§ What is being asked
Every line from the one that includes "pink headphones [237,275,298,321]" to the end of the entries should be written out exactly, with the first and last included.

§ Object transformation records
★ ★ ★ ★ ★ ★ ★

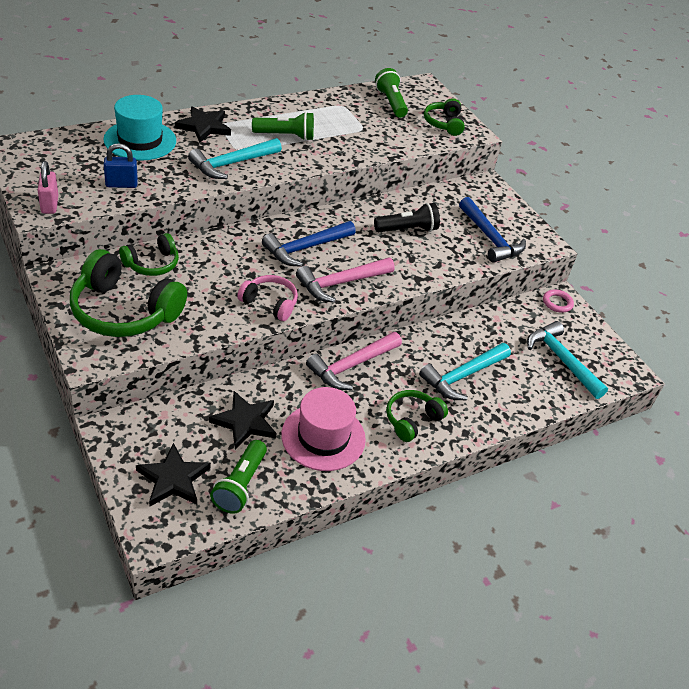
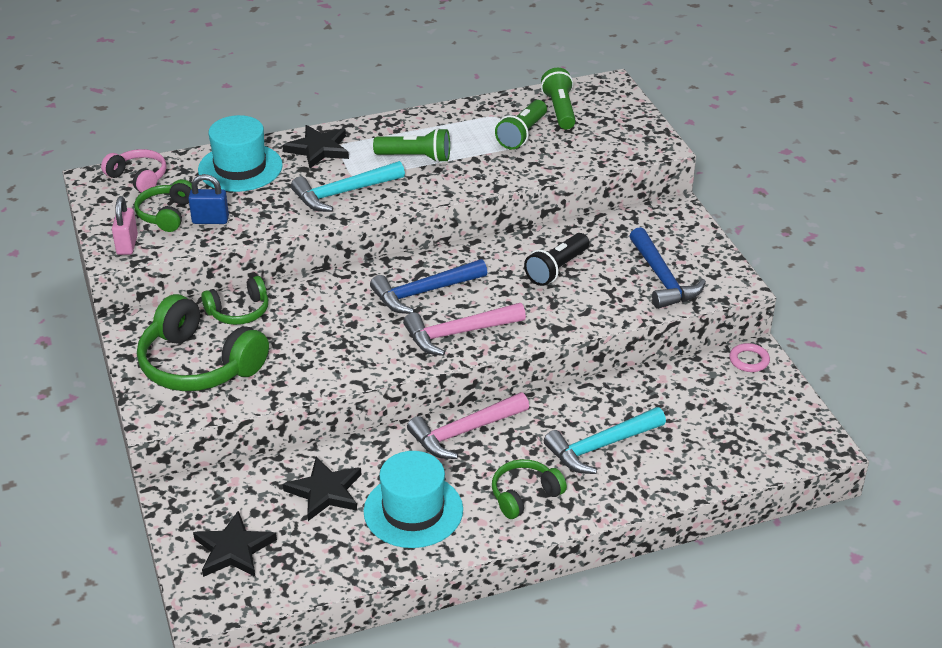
camera: 15 degrees right, 5 degrees down
green flashlight [210,440,267,514] -> green flashlight moved to [495,100,547,149]
pink headphones [237,275,298,321] -> pink headphones moved to [101,149,166,193]
pink hat [281,387,366,471] -> turquoise hat [363,451,463,548]
black flashlight [374,203,440,232] -> black flashlight turned 135 degrees clockwise [524,233,589,286]
green headphones [424,98,465,136] -> green headphones moved to [134,179,192,232]
turquoise hammer [527,321,608,399] -> none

★ ★ ★ ★ ★ ★ ★

§ Exercise answer
pink headphones [237,275,298,321] -> pink headphones moved to [101,149,166,193]
pink hat [281,387,366,471] -> turquoise hat [363,451,463,548]
black flashlight [374,203,440,232] -> black flashlight turned 135 degrees clockwise [524,233,589,286]
green headphones [424,98,465,136] -> green headphones moved to [134,179,192,232]
turquoise hammer [527,321,608,399] -> none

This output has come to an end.